==== GIVEN RECORDS ====

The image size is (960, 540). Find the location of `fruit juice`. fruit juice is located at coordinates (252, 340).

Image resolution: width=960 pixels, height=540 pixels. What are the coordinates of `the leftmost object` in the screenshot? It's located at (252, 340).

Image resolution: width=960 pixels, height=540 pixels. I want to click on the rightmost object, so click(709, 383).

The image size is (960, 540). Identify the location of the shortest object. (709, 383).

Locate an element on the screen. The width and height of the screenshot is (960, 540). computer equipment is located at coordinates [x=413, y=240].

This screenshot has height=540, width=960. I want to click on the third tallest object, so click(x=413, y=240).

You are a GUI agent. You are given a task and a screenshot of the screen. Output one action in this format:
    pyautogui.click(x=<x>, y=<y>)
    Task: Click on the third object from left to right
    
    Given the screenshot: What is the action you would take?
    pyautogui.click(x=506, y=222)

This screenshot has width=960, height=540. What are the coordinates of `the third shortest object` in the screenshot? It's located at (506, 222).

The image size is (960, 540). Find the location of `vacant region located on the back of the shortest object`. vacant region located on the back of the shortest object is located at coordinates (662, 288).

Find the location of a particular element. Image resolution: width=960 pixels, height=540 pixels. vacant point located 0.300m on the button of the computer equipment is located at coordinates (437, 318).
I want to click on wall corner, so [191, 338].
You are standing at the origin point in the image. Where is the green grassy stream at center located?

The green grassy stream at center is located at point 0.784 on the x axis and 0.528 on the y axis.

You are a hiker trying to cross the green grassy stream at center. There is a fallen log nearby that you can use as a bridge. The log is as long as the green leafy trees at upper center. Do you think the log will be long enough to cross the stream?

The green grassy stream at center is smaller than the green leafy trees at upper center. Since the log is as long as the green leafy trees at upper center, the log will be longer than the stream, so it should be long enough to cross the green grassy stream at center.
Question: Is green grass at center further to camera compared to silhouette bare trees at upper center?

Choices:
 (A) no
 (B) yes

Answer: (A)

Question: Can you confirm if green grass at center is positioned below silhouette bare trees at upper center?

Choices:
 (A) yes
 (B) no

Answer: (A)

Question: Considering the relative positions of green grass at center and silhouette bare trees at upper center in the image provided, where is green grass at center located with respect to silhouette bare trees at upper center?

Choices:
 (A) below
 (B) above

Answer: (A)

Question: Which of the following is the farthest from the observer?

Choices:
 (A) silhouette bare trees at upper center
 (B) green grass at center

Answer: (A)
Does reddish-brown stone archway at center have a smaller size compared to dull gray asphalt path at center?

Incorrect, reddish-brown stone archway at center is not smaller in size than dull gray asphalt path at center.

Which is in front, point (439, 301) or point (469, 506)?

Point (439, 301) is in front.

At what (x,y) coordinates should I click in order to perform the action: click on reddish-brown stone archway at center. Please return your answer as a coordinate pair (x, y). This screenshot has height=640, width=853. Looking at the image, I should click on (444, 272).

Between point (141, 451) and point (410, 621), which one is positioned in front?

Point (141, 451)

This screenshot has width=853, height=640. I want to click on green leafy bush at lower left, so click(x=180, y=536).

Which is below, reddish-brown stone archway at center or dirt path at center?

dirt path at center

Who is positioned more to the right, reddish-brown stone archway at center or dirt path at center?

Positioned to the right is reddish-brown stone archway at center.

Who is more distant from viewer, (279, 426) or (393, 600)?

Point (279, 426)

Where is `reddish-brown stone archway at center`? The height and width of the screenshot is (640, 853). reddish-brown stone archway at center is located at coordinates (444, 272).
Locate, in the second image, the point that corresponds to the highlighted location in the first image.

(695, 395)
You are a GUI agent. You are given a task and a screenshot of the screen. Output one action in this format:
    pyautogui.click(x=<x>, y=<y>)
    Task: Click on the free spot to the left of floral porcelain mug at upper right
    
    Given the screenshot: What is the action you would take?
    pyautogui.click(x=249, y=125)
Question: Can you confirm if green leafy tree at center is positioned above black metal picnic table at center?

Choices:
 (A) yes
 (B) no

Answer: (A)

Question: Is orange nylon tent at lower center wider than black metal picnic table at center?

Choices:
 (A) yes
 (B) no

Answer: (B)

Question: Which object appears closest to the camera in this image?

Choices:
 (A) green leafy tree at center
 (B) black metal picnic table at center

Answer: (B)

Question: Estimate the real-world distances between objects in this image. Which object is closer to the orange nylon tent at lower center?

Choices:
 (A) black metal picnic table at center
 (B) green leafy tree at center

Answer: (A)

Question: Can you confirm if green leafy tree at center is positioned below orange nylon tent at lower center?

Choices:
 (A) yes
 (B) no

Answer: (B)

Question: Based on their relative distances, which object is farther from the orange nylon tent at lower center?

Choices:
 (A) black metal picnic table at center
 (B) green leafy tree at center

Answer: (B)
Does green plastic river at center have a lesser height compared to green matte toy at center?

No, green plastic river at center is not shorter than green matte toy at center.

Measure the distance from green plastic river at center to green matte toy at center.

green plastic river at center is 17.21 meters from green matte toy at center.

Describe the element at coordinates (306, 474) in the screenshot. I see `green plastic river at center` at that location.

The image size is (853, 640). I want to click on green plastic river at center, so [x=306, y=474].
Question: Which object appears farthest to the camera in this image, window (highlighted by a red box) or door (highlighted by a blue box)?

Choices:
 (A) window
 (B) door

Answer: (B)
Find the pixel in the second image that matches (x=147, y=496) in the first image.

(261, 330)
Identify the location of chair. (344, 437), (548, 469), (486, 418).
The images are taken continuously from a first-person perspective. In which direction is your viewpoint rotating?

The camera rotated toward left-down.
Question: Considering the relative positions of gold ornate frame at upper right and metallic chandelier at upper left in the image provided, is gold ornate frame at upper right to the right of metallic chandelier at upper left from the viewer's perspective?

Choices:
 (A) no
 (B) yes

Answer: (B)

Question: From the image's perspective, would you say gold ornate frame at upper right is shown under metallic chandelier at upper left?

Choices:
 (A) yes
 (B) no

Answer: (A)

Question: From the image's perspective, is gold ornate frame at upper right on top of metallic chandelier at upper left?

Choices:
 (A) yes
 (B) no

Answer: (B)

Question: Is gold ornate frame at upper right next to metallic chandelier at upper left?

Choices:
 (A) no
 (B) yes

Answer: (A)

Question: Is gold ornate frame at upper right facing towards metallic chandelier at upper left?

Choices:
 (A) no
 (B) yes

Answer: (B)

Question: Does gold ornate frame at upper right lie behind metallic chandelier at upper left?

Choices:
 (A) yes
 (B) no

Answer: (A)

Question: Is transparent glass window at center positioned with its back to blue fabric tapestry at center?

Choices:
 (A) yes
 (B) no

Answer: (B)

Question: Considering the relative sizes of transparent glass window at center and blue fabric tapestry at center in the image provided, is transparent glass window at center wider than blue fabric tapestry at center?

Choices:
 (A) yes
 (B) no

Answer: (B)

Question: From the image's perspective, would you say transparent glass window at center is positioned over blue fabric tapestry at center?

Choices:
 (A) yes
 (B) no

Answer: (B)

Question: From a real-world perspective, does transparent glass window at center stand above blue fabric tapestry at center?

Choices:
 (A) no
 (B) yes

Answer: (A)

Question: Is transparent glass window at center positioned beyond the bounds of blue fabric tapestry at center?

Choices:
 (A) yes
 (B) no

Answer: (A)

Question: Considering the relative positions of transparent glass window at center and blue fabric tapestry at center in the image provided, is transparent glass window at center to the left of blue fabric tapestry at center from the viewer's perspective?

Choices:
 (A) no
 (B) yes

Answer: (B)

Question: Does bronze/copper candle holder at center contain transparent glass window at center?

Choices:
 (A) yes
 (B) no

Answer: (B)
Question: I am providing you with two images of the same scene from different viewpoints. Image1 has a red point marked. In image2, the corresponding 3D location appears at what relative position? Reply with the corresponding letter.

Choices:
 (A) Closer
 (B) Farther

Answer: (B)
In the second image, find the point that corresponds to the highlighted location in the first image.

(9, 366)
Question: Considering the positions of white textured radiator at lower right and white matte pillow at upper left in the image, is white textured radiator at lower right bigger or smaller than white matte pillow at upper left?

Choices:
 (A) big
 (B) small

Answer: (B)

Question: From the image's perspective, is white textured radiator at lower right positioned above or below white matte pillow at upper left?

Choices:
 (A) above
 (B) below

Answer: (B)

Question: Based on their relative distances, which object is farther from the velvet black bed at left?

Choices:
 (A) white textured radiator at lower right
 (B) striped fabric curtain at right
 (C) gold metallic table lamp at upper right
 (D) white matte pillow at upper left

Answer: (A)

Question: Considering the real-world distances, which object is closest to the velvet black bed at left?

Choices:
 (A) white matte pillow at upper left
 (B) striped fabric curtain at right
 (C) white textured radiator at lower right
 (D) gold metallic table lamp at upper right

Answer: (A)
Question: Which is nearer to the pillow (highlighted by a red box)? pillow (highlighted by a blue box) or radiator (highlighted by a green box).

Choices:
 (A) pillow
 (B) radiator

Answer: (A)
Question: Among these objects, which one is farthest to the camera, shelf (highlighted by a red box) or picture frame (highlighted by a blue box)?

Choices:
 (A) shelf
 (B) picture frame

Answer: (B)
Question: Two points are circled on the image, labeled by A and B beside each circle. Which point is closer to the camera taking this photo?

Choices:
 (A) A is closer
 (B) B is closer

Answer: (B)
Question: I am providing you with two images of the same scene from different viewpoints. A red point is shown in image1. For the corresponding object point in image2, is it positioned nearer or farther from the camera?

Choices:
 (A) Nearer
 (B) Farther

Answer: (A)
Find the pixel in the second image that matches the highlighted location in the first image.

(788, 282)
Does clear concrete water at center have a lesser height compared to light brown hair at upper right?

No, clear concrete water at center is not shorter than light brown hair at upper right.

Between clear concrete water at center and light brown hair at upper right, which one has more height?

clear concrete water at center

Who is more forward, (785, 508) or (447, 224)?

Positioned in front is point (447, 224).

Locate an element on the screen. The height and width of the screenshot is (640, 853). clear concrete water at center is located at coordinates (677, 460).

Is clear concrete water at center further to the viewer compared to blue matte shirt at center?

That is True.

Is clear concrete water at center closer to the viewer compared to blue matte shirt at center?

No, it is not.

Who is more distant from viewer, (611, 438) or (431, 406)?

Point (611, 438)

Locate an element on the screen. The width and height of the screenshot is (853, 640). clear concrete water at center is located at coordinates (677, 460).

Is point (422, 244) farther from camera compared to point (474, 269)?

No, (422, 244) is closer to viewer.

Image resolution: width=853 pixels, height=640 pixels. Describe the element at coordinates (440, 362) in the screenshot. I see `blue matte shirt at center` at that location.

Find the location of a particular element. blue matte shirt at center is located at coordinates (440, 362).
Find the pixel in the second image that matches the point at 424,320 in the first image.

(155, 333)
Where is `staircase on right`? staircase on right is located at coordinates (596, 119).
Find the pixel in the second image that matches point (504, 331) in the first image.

====

▶ _DIRECTIONS_: Write out the records again, starting at the beginning and ending at the line that contains "The image size is (960, 540). Identify". Change "rightmost object" to "object farthest to the right" and leave everything else as it is.

▶ _SOLUTION TO THE EXERCISE_:
The image size is (960, 540). Find the location of `fruit juice`. fruit juice is located at coordinates (252, 340).

Image resolution: width=960 pixels, height=540 pixels. What are the coordinates of `the leftmost object` in the screenshot? It's located at (252, 340).

Image resolution: width=960 pixels, height=540 pixels. I want to click on the object farthest to the right, so click(709, 383).

The image size is (960, 540). Identify the location of the shortest object. (709, 383).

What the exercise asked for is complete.